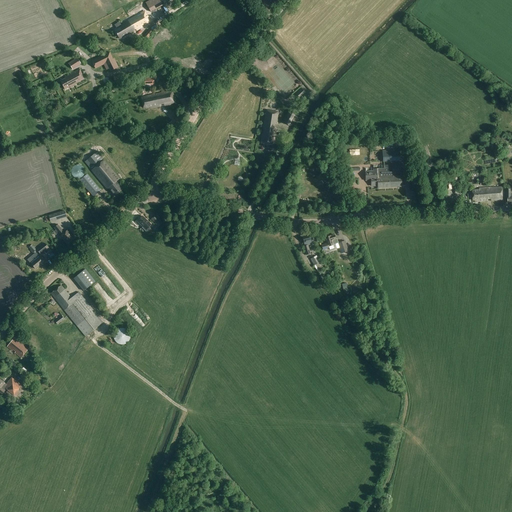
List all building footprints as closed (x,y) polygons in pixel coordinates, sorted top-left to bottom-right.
[(151,0),(145,3),(151,12),(164,5),(161,0),(151,0)] [(136,29),(136,30),(150,21),(145,11),(130,20),(136,29)] [(129,34),(133,32),(133,31),(136,29),(130,20),(121,25),(119,22),(114,25),(116,28),(114,29),(119,39),(129,33),(129,34)] [(142,37),(146,41),(152,33),(149,30),(142,37)] [(109,52),(92,61),(94,64),(93,64),(95,68),(103,64),(106,70),(109,68),(111,71),(118,67),(114,59),(112,59),(109,52)] [(71,62),(74,68),(80,64),(77,59),(71,62)] [(60,82),(65,90),(70,87),(71,88),(75,86),(74,85),(84,80),(81,75),(82,74),(80,70),(65,78),(66,79),(60,82)] [(290,99),(295,91),(290,87),(284,94),(290,99)] [(168,92),(141,97),(143,108),(145,108),(145,109),(152,107),(152,108),(161,107),(160,105),(164,104),(164,106),(174,104),(172,92),(168,93),(168,92)] [(289,110),(283,123),(289,126),(295,114),(289,110)] [(262,143),(271,145),(271,143),(272,143),(273,138),(274,138),(275,128),(273,128),(274,124),(276,124),(277,120),(276,120),(278,113),(266,111),(261,136),(262,136),(261,141),(262,141),(262,143)] [(252,145),(260,146),(263,124),(255,123),(252,145)] [(502,153),(505,157),(511,152),(509,148),(502,153)] [(400,150),(382,151),(383,162),(400,161),(400,150)] [(84,162),(91,171),(105,187),(107,189),(109,188),(115,196),(123,190),(117,182),(119,180),(96,152),(84,162)] [(73,177),(74,177),(75,178),(77,179),(78,179),(79,179),(79,178),(81,178),(82,177),(83,176),(84,175),(84,174),(85,173),(85,172),(85,171),(84,170),(84,169),(84,168),(83,168),(83,167),(82,167),(81,166),(80,165),(79,165),(77,165),(76,165),(75,166),(74,166),(73,167),(72,168),(72,169),(71,169),(71,171),(71,172),(71,173),(71,174),(72,175),(72,176),(73,176),(73,177)] [(369,182),(370,182),(371,187),(378,186),(377,188),(401,187),(400,165),(392,165),(392,168),(390,168),(390,165),(383,165),(383,169),(373,169),(373,171),(365,172),(366,181),(369,180),(369,182)] [(80,181),(89,192),(93,197),(101,191),(87,174),(80,181)] [(503,200),(502,187),(480,188),(480,190),(472,190),(473,200),(475,200),(475,202),(487,201),(487,199),(491,199),(491,201),(503,200)] [(49,216),(51,222),(67,218),(65,211),(49,216)] [(151,219),(158,226),(162,222),(158,218),(156,216),(155,215),(151,219)] [(142,228),(146,231),(149,229),(148,228),(151,225),(142,216),(137,221),(143,227),(142,228)] [(58,224),(54,228),(55,229),(58,232),(58,233),(61,236),(67,244),(68,244),(69,244),(70,243),(70,242),(74,238),(67,231),(65,233),(61,229),(62,229),(59,226),(58,224)] [(316,237),(315,233),(311,234),(302,236),(303,242),(304,245),(303,246),(305,255),(309,254),(307,245),(313,243),(312,238),(316,237)] [(325,244),(322,245),(323,250),(329,248),(329,250),(334,248),(333,245),(338,243),(337,239),(335,239),(334,235),(330,237),(329,236),(325,238),(326,241),(324,241),(325,244)] [(338,243),(341,253),(348,251),(345,241),(338,243)] [(40,254),(46,250),(48,248),(45,244),(42,246),(37,250),(40,254)] [(35,269),(44,261),(45,260),(41,256),(40,256),(35,260),(31,263),(31,264),(35,269)] [(310,259),(314,266),(320,262),(316,256),(310,259)] [(322,267),(320,262),(314,266),(317,271),(322,267)] [(73,279),(83,291),(95,282),(85,269),(73,279)] [(69,299),(67,296),(69,295),(61,285),(50,294),(67,314),(85,337),(103,322),(78,292),(71,298),(69,299)] [(62,316),(55,321),(57,325),(64,320),(62,316)] [(124,345),(126,344),(128,343),(130,341),(130,338),(131,336),(130,333),(129,331),(127,330),(124,329),(122,328),(120,329),(117,330),(116,332),(114,334),(114,336),(114,339),(115,341),(117,343),(119,344),(121,345),(124,345)] [(14,353),(21,358),(28,349),(14,338),(7,347),(12,351),(13,350),(15,352),(14,353)] [(0,347),(0,349),(13,361),(16,358),(2,345),(0,347)] [(0,392),(2,394),(6,390),(13,396),(21,386),(11,378),(6,385),(0,380),(0,392)]
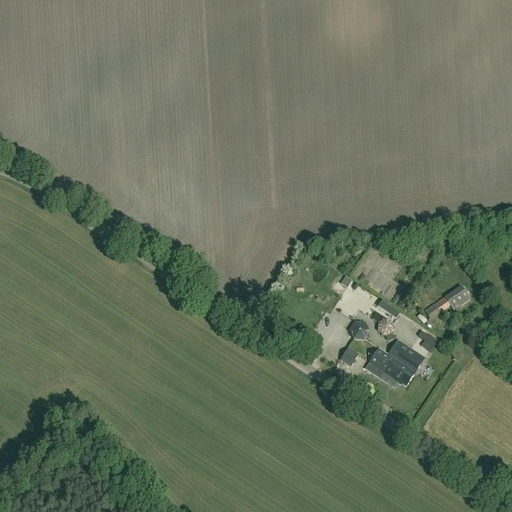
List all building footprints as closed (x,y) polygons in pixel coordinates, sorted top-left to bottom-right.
[(347,289),(351,282),(345,278),(340,285),(347,289)] [(461,288),(424,312),(430,321),(450,308),(453,312),(470,301),(461,288)] [(402,299),(397,306),(401,309),(405,301),(402,299)] [(420,316),(417,319),(423,325),(426,322),(420,316)] [(378,324),(377,333),(384,339),(393,334),(394,325),(386,320),(378,324)] [(349,332),(354,341),(364,342),(370,333),(365,324),(355,323),(349,332)] [(433,335),(427,343),(436,350),(442,342),(433,335)] [(392,360),(379,380),(394,390),(397,384),(401,387),(402,386),(406,388),(415,375),(415,374),(423,362),(397,345),(389,357),(388,357),(392,360)] [(350,368),(358,357),(348,350),(340,362),(350,368)] [(388,357),(389,357),(379,350),(365,371),(379,380),(392,360),(388,357)]
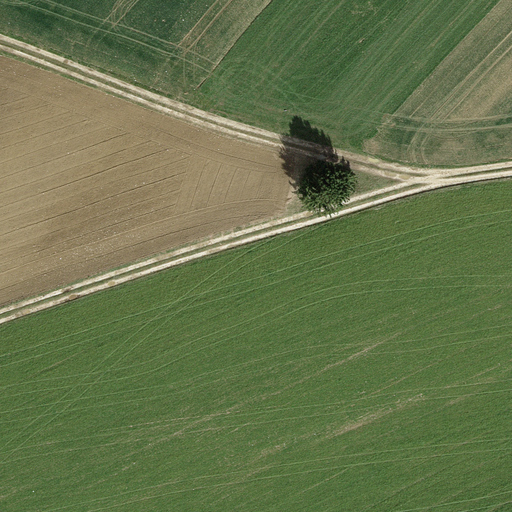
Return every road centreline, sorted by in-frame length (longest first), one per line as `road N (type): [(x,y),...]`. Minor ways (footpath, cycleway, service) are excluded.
road 1 (track): [(0,44),(169,114),(423,186)]
road 2 (track): [(0,320),(423,186)]
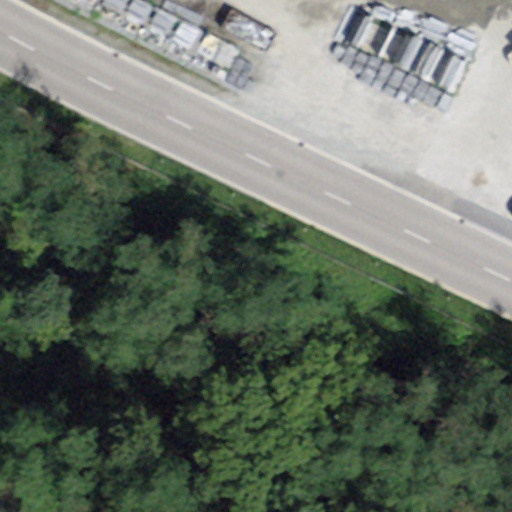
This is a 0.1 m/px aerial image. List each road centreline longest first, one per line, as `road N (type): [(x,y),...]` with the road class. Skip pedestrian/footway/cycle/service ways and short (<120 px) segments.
road 1 (secondary): [(511,292),(0,40)]
road 2 (track): [(445,260),(511,112)]
road 3 (track): [(250,0),(206,48),(168,126)]
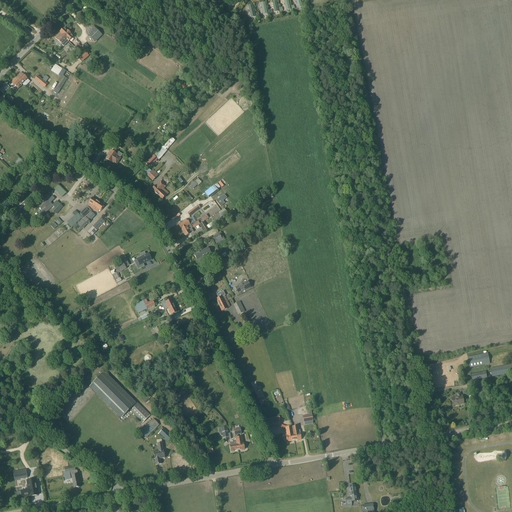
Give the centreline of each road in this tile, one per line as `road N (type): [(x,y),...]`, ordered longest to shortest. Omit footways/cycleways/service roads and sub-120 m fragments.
road 1 (unclassified): [(276,464),(143,210),(0,110)]
road 2 (unclassified): [(276,464),(511,423)]
road 3 (residential): [(118,493),(276,464)]
road 4 (residential): [(118,493),(0,408)]
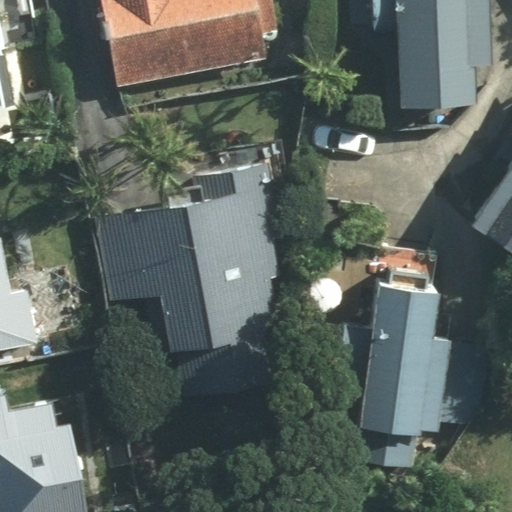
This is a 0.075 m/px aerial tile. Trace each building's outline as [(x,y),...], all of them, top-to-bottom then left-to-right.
[(91,0),(112,92),(278,55),(265,0),(91,0)] [(382,0),(390,114),(462,110),(460,70),(484,69),(480,0),(382,0)] [(0,110),(9,109),(0,59),(0,110)] [(511,145),(460,221),(511,256),(511,145)] [(279,242),(272,167),(199,174),(201,200),(98,209),(105,300),(147,297),(151,349),(171,347),(175,393),(262,386),(257,328),(271,326),(264,243),(279,242)] [(23,290),(4,294),(0,274),(0,347),(33,341),(23,290)] [(422,331),(423,294),(365,292),(360,424),(436,427),(440,331),(422,331)] [(0,511),(82,511),(62,420),(52,422),(48,401),(0,412),(0,411),(0,511)]
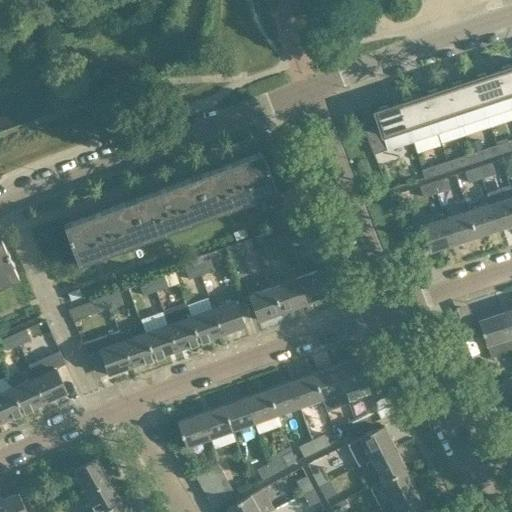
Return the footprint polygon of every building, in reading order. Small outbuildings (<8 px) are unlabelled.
[(511,66),(511,67),(511,65),(502,68),(503,70),(500,71),(511,107),(511,106),(511,66)] [(511,107),(500,71),(487,75),(486,73),(478,76),(478,78),(475,79),(487,115),(511,107)] [(487,115),(475,79),(462,83),(461,81),(453,84),(453,86),(451,87),(463,123),(487,115)] [(463,123),(451,87),(437,91),(436,89),(428,92),(428,94),(426,95),(438,131),(463,123)] [(438,131),(426,95),(412,99),(412,98),(403,100),(404,102),(401,103),(413,139),(438,131)] [(413,139),(401,103),(388,107),(387,106),(378,108),(379,110),(375,112),(380,126),(365,131),(374,154),(388,149),(388,148),(413,139)] [(511,138),(497,143),(500,152),(511,148),(511,138)] [(491,145),(472,151),(475,160),(494,154),(491,145)] [(266,165),(261,151),(196,176),(210,214),(276,190),(268,170),(269,170),(267,164),(266,165)] [(466,153),(447,159),(450,169),(469,162),(466,153)] [(441,161),(422,168),(425,177),(431,175),(444,171),(441,161)] [(491,161),(477,166),(478,167),(480,167),(482,173),(478,174),(480,178),(494,173),(491,161)] [(478,167),(477,166),(464,170),(468,182),(480,178),(478,174),(482,173),(480,167),(478,167)] [(210,214),(196,176),(130,200),(144,238),(210,214)] [(449,189),(446,179),(433,183),(436,194),(449,189)] [(436,194),(433,183),(419,187),(423,198),(436,194)] [(511,193),(509,185),(486,193),(490,204),(498,229),(511,224),(511,193)] [(144,238),(130,200),(64,224),(69,237),(68,237),(70,242),(71,242),(79,263),(144,238)] [(490,204),(467,212),(475,236),(498,229),(490,204)] [(475,236),(467,212),(445,219),(453,244),(475,236)] [(453,244),(445,219),(422,227),(430,251),(453,244)] [(291,229),(280,233),(284,244),(295,240),(291,229)] [(284,244),(280,233),(265,238),(269,249),(284,244)] [(1,238),(0,238),(0,284),(18,276),(9,256),(9,255),(7,250),(6,251),(1,238)] [(244,253),(239,241),(225,246),(229,258),(244,253)] [(198,263),(202,273),(213,269),(209,259),(198,263)] [(198,263),(184,268),(188,279),(202,273),(198,263)] [(327,295),(324,285),(323,281),(319,270),(296,278),(305,303),(327,295)] [(152,279),(156,290),(171,284),(167,274),(152,279)] [(305,303),(296,278),(273,286),(282,311),(305,303)] [(156,290),(152,279),(140,284),(143,294),(156,290)] [(282,311),(273,286),(250,294),(259,319),(282,311)] [(118,290),(106,295),(110,306),(122,302),(118,290)] [(73,319),(110,306),(106,295),(69,308),(73,319)] [(245,324),(238,305),(236,299),(213,307),(222,332),(245,324)] [(186,301),(163,309),(168,323),(177,348),(199,340),(191,315),(186,301)] [(222,332),(213,307),(191,315),(199,340),(222,332)] [(511,335),(511,308),(502,312),(511,336),(511,335)] [(511,340),(511,336),(502,312),(479,319),(491,356),(511,348),(511,340)] [(177,348),(168,323),(145,331),(154,356),(177,348)] [(25,328),(14,333),(19,343),(30,338),(25,328)] [(131,364),(122,339),(120,332),(118,328),(108,332),(112,343),(99,347),(108,372),(131,364)] [(154,356),(145,331),(132,336),(130,329),(120,332),(122,339),(131,364),(154,356)] [(19,343),(14,333),(2,338),(7,349),(19,343)] [(370,391),(363,371),(364,371),(363,367),(361,368),(358,357),(335,365),(347,399),(370,391)] [(348,402),(347,399),(335,365),(313,373),(321,398),(326,410),(348,402)] [(56,368),(38,376),(34,378),(45,402),(67,392),(56,368)] [(321,398),(313,373),(290,381),(299,406),(321,398)] [(45,402),(34,378),(12,387),(23,411),(45,402)] [(299,406),(290,381),(267,389),(276,414),(299,406)] [(23,411),(12,387),(0,392),(0,419),(1,421),(23,411)] [(276,414),(267,389),(245,397),(254,422),(276,414)] [(387,396),(377,401),(384,414),(394,409),(387,396)] [(254,422),(245,397),(222,405),(231,430),(254,422)] [(231,430),(222,405),(200,413),(209,438),(231,430)] [(366,411),(354,418),(359,428),(371,421),(366,411)] [(209,438),(200,413),(177,421),(181,431),(180,432),(181,436),(182,435),(186,446),(209,438)] [(359,428),(354,418),(341,424),(346,434),(359,428)] [(369,432),(347,444),(358,465),(369,459),(393,447),(382,426),(372,431),(372,429),(368,431),(369,432)] [(323,433),(311,439),(316,450),(328,443),(323,433)] [(316,450),(311,439),(298,446),(303,456),(316,450)] [(404,468),(393,447),(369,459),(380,480),(404,468)] [(295,460),(291,449),(268,462),(274,472),(295,460)] [(74,469),(84,488),(85,491),(108,478),(97,457),(74,469)] [(274,472),(268,462),(256,468),(262,479),(274,472)] [(217,464),(206,469),(212,481),(223,475),(217,464)] [(328,481),(321,467),(311,472),(316,483),(321,481),(323,484),(328,481)] [(414,489),(404,468),(380,480),(369,486),(380,507),(390,501),(414,489)] [(201,486),(212,481),(206,469),(195,475),(201,486)] [(228,485),(223,475),(212,481),(201,486),(207,496),(228,485)] [(310,486),(305,475),(294,481),(302,495),(307,492),(305,489),(310,486)] [(97,511),(120,499),(108,478),(85,491),(96,511),(97,511)] [(334,491),(328,481),(323,484),(321,481),(316,483),(324,497),(334,491)] [(207,496),(212,506),(233,495),(228,485),(207,496)] [(318,500),(310,486),(305,489),(307,492),(302,495),(307,506),(318,500)] [(266,511),(272,509),(260,488),(239,500),(238,499),(235,501),(236,502),(226,507),(229,511),(266,511)] [(396,511),(423,511),(426,511),(414,489),(390,501),(380,507),(382,511),(395,511),(396,511)] [(26,511),(18,492),(0,500),(0,511),(26,511)] [(345,511),(344,509),(346,508),(345,507),(356,501),(352,494),(329,507),(331,511),(345,511)] [(28,503),(32,511),(40,511),(44,510),(39,498),(28,503)] [(126,511),(120,499),(97,511),(126,511)]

==*==

- [The task] Copy the listing word for word, starting with the line that contains "This is a 0.1" and going on through the line that contains "road 1 (secondary): [(511,292),(0,40)]".

- [Task answer]
This is a 0.1 m/px aerial image. List each road centreline longest first, one per line, as `road N (type): [(x,y),...]` with the road class. Skip pedestrian/footway/cycle/service ways and short (<120 px) segments.
road 1 (secondary): [(511,292),(0,40)]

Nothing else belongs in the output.